**Instructions to follow**
Replace every "cyan semicircle" in the data below with "teal semicircle" and give the data back with nothing else changed. Leave the pictures out of your answer.

**Extracted information**
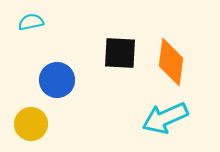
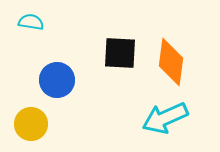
cyan semicircle: rotated 20 degrees clockwise
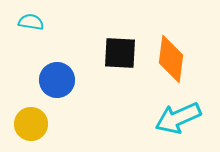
orange diamond: moved 3 px up
cyan arrow: moved 13 px right
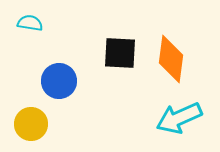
cyan semicircle: moved 1 px left, 1 px down
blue circle: moved 2 px right, 1 px down
cyan arrow: moved 1 px right
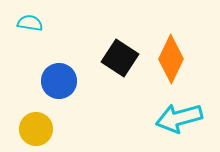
black square: moved 5 px down; rotated 30 degrees clockwise
orange diamond: rotated 18 degrees clockwise
cyan arrow: rotated 9 degrees clockwise
yellow circle: moved 5 px right, 5 px down
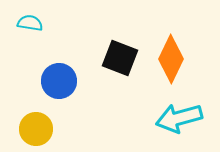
black square: rotated 12 degrees counterclockwise
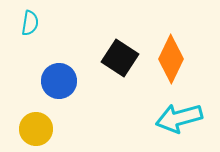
cyan semicircle: rotated 90 degrees clockwise
black square: rotated 12 degrees clockwise
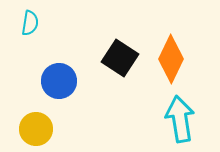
cyan arrow: moved 1 px right, 1 px down; rotated 96 degrees clockwise
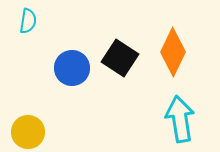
cyan semicircle: moved 2 px left, 2 px up
orange diamond: moved 2 px right, 7 px up
blue circle: moved 13 px right, 13 px up
yellow circle: moved 8 px left, 3 px down
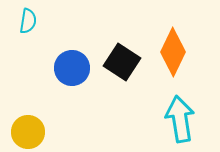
black square: moved 2 px right, 4 px down
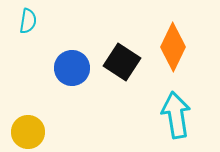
orange diamond: moved 5 px up
cyan arrow: moved 4 px left, 4 px up
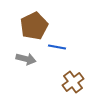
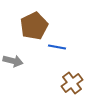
gray arrow: moved 13 px left, 2 px down
brown cross: moved 1 px left, 1 px down
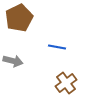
brown pentagon: moved 15 px left, 8 px up
brown cross: moved 6 px left
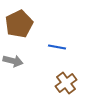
brown pentagon: moved 6 px down
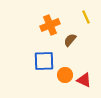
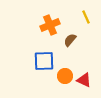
orange circle: moved 1 px down
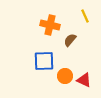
yellow line: moved 1 px left, 1 px up
orange cross: rotated 36 degrees clockwise
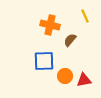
red triangle: rotated 35 degrees counterclockwise
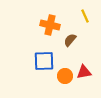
red triangle: moved 8 px up
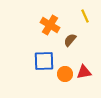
orange cross: rotated 18 degrees clockwise
orange circle: moved 2 px up
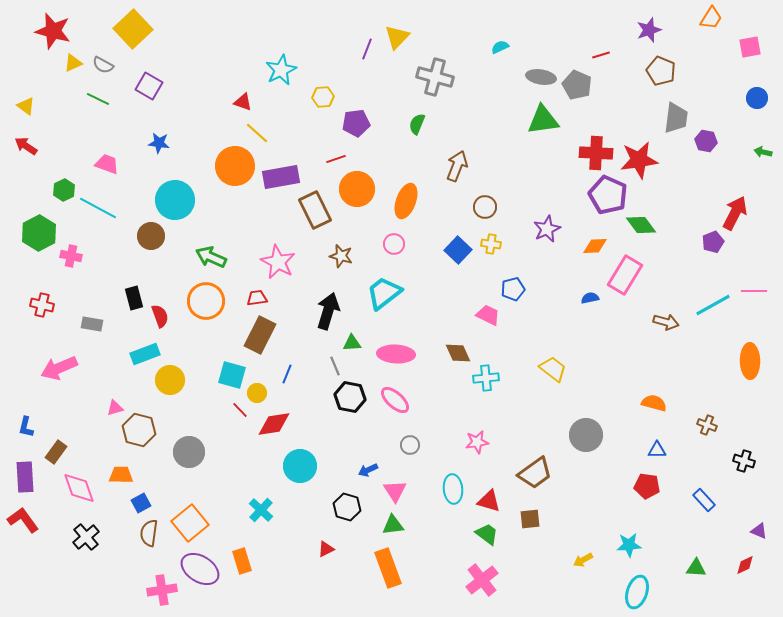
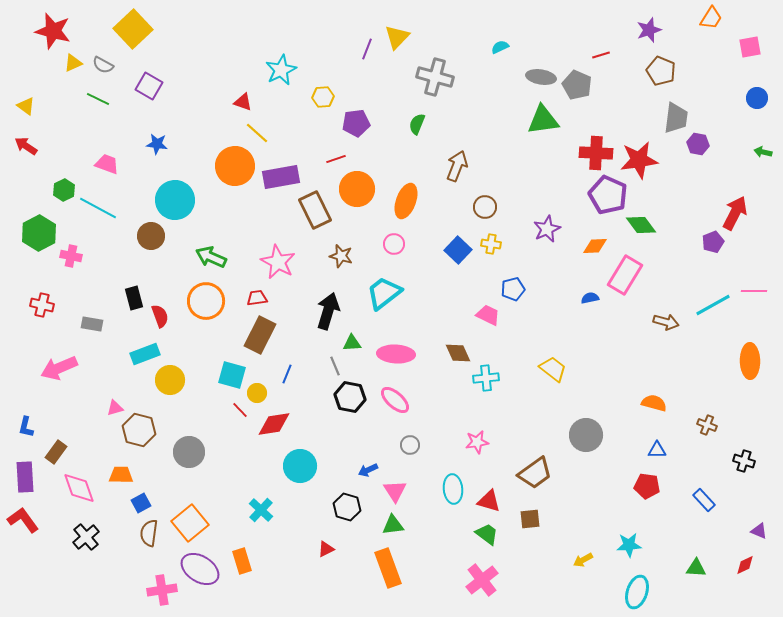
purple hexagon at (706, 141): moved 8 px left, 3 px down
blue star at (159, 143): moved 2 px left, 1 px down
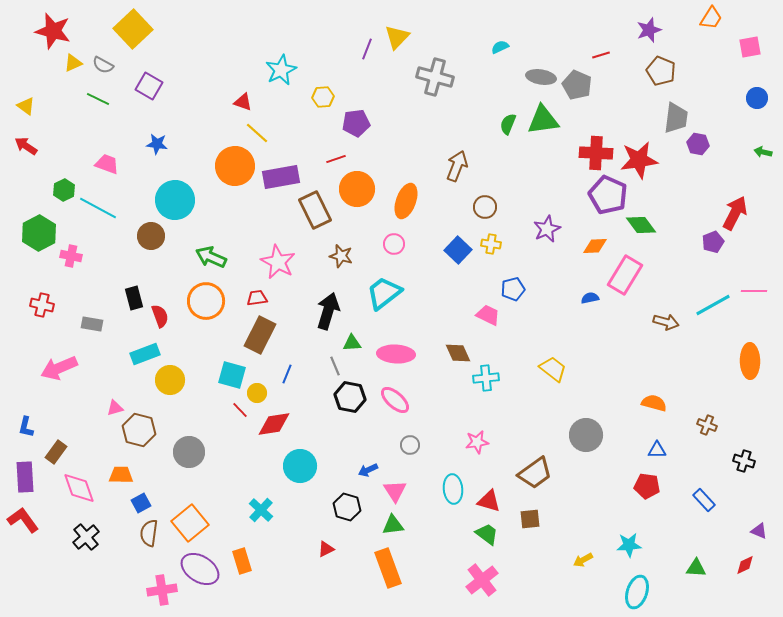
green semicircle at (417, 124): moved 91 px right
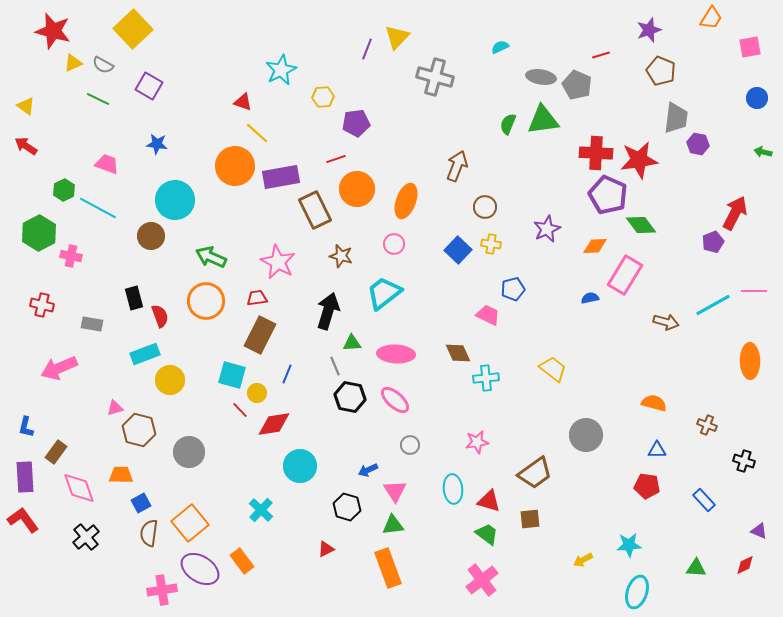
orange rectangle at (242, 561): rotated 20 degrees counterclockwise
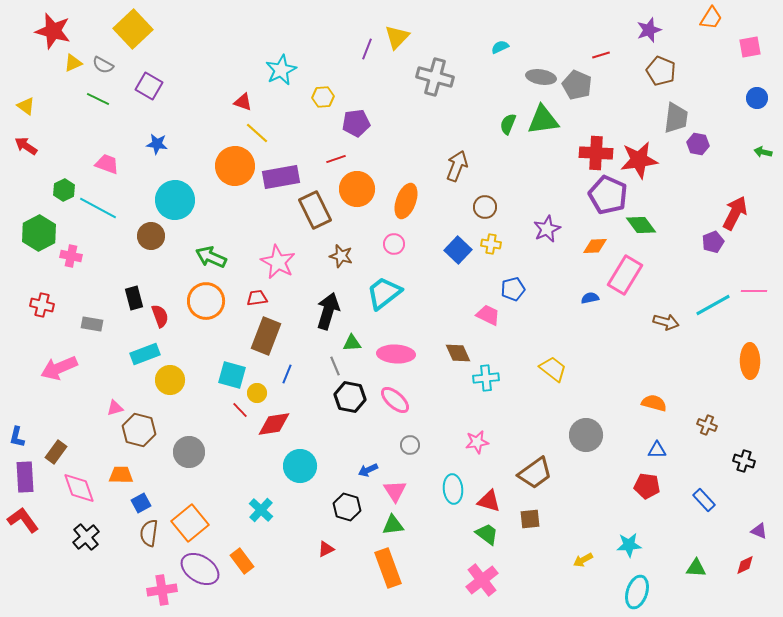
brown rectangle at (260, 335): moved 6 px right, 1 px down; rotated 6 degrees counterclockwise
blue L-shape at (26, 427): moved 9 px left, 10 px down
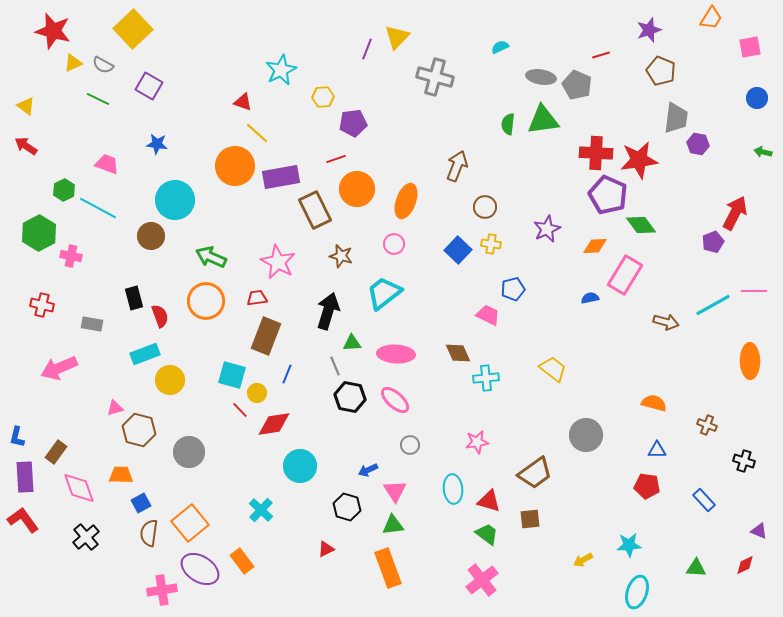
purple pentagon at (356, 123): moved 3 px left
green semicircle at (508, 124): rotated 15 degrees counterclockwise
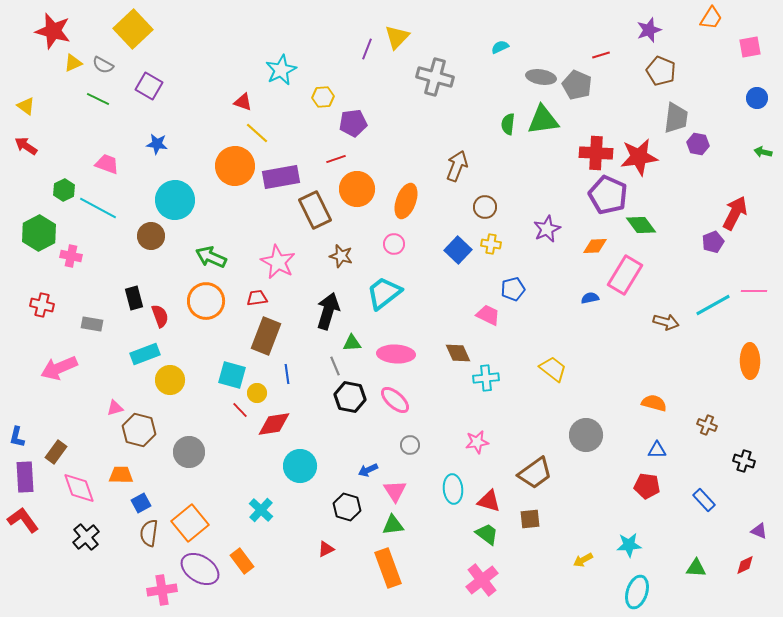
red star at (639, 160): moved 3 px up
blue line at (287, 374): rotated 30 degrees counterclockwise
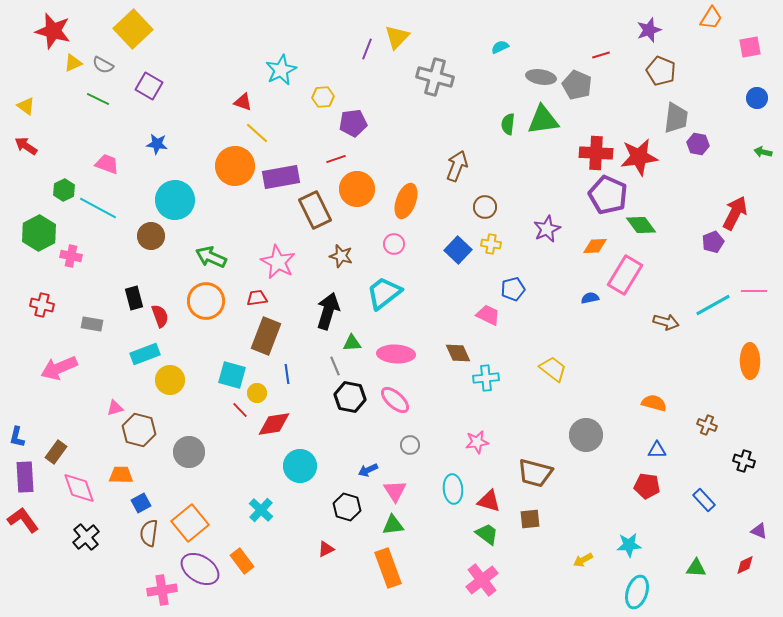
brown trapezoid at (535, 473): rotated 51 degrees clockwise
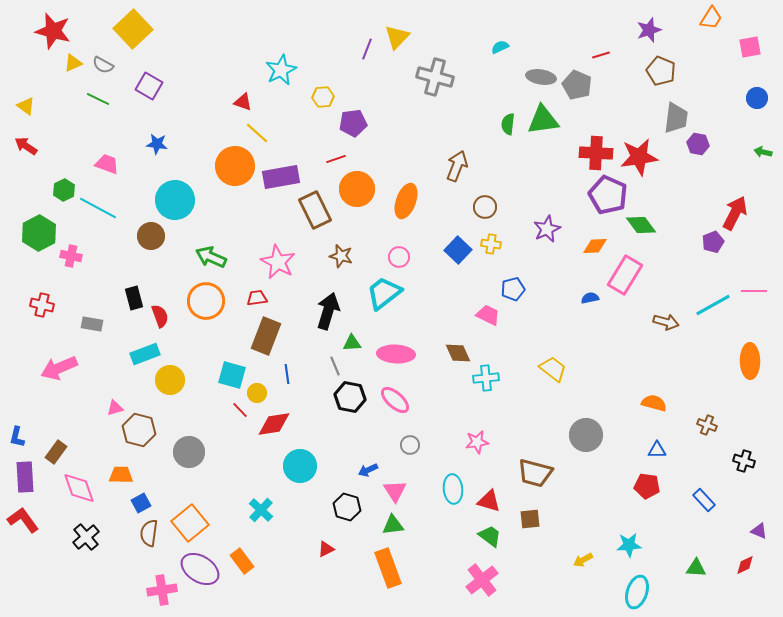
pink circle at (394, 244): moved 5 px right, 13 px down
green trapezoid at (487, 534): moved 3 px right, 2 px down
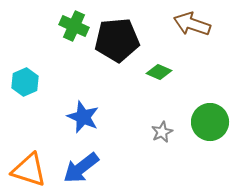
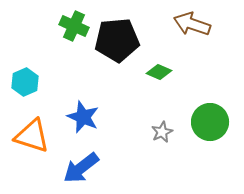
orange triangle: moved 3 px right, 34 px up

**Reply to the task**
teal semicircle: rotated 20 degrees clockwise
orange diamond: moved 3 px up
cyan arrow: moved 13 px right
teal semicircle: moved 1 px left, 1 px down
blue circle: moved 2 px right, 1 px down
cyan arrow: moved 1 px right
black square: moved 5 px down; rotated 30 degrees clockwise
orange diamond: rotated 18 degrees clockwise
cyan arrow: rotated 9 degrees clockwise
yellow circle: moved 5 px right, 5 px down
black square: rotated 12 degrees counterclockwise
teal semicircle: rotated 90 degrees clockwise
black square: rotated 12 degrees clockwise
cyan arrow: moved 1 px right, 1 px down; rotated 96 degrees clockwise
teal semicircle: moved 2 px left, 2 px up
orange diamond: moved 2 px right, 7 px up
blue circle: moved 13 px right, 13 px up
yellow circle: moved 8 px left, 3 px down
black square: moved 2 px right, 4 px down
orange diamond: moved 5 px up
cyan arrow: moved 4 px left, 4 px up
gray arrow: moved 13 px left, 2 px down
brown cross: moved 1 px left, 1 px down
brown pentagon: moved 15 px left, 8 px up
brown cross: moved 6 px left
brown pentagon: moved 6 px down
orange circle: moved 1 px down
yellow line: moved 1 px left, 1 px up
orange cross: rotated 36 degrees clockwise
red triangle: rotated 35 degrees counterclockwise
red triangle: moved 8 px up
orange cross: rotated 18 degrees clockwise
orange circle: moved 2 px up
purple hexagon at (706, 141): moved 8 px left, 3 px down
blue star at (159, 143): moved 2 px left, 1 px down
green semicircle at (417, 124): moved 91 px right
orange rectangle at (242, 561): rotated 20 degrees counterclockwise
brown rectangle at (260, 335): moved 6 px right, 1 px down; rotated 6 degrees counterclockwise
blue L-shape at (26, 427): moved 9 px left, 10 px down
purple pentagon at (356, 123): moved 3 px left
green semicircle at (508, 124): rotated 15 degrees counterclockwise
red star at (639, 160): moved 3 px up
blue line at (287, 374): rotated 30 degrees counterclockwise
brown trapezoid at (535, 473): rotated 51 degrees clockwise
pink circle at (394, 244): moved 5 px right, 13 px down
green trapezoid at (487, 534): moved 3 px right, 2 px down
orange triangle: moved 3 px right, 34 px up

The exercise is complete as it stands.